[Data shown Boundary: Start]

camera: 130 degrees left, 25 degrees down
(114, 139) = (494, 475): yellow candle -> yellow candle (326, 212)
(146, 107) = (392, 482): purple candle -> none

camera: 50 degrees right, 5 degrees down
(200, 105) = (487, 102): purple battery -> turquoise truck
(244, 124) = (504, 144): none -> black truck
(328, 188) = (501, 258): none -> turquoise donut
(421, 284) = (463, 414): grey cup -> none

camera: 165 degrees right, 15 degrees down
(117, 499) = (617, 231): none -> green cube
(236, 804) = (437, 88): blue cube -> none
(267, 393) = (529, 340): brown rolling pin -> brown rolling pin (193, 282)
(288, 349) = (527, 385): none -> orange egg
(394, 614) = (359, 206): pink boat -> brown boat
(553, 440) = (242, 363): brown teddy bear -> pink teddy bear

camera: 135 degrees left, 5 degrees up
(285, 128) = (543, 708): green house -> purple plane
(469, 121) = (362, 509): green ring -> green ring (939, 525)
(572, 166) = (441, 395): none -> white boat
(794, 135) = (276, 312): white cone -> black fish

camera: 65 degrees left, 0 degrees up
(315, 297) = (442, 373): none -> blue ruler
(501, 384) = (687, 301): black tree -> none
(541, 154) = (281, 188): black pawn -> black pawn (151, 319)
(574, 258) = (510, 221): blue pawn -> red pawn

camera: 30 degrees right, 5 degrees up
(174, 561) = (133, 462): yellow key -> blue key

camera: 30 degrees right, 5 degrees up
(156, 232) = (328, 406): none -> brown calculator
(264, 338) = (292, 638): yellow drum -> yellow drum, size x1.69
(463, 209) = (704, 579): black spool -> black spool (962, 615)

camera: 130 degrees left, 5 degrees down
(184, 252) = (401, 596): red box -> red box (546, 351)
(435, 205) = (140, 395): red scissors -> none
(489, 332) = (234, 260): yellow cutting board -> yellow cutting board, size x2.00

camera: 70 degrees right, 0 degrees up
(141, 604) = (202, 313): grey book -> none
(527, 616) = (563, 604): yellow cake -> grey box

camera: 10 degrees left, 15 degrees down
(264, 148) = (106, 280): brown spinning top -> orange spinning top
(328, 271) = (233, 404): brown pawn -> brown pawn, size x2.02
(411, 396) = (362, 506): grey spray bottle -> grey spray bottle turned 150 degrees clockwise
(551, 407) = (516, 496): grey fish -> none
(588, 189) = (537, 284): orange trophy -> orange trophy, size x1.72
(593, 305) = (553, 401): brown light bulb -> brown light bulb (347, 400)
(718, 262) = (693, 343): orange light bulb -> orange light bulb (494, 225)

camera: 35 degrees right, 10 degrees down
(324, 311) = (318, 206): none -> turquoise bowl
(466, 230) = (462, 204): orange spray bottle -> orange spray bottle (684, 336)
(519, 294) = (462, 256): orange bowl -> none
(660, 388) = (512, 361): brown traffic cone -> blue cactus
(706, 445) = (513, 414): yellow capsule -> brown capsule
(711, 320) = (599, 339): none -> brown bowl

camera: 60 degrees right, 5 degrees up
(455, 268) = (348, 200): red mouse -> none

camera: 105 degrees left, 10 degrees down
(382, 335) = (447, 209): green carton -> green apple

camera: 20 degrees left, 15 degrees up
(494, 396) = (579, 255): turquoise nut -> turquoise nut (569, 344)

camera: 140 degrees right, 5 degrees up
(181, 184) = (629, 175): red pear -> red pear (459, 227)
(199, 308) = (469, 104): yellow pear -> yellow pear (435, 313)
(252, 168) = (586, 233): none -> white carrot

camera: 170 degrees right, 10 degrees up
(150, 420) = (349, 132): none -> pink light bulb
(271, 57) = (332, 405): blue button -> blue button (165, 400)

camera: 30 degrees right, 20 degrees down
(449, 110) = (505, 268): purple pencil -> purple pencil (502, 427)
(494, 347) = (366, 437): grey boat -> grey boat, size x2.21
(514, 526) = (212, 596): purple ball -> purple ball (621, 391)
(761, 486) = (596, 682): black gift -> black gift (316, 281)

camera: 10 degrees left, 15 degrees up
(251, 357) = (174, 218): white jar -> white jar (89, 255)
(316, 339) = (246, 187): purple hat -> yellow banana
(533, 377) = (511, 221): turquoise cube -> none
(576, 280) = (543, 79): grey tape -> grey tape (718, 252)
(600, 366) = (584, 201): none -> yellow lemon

[Data shown Boundary: End]

Return all lines in the entries above that carry the word "grey".

(421, 284) = (463, 414): grey cup -> none
(141, 604) = (202, 313): grey book -> none
(527, 616) = (563, 604): yellow cake -> grey box
(411, 396) = (362, 506): grey spray bottle -> grey spray bottle turned 150 degrees clockwise
(551, 407) = (516, 496): grey fish -> none
(494, 347) = (366, 437): grey boat -> grey boat, size x2.21
(576, 280) = (543, 79): grey tape -> grey tape (718, 252)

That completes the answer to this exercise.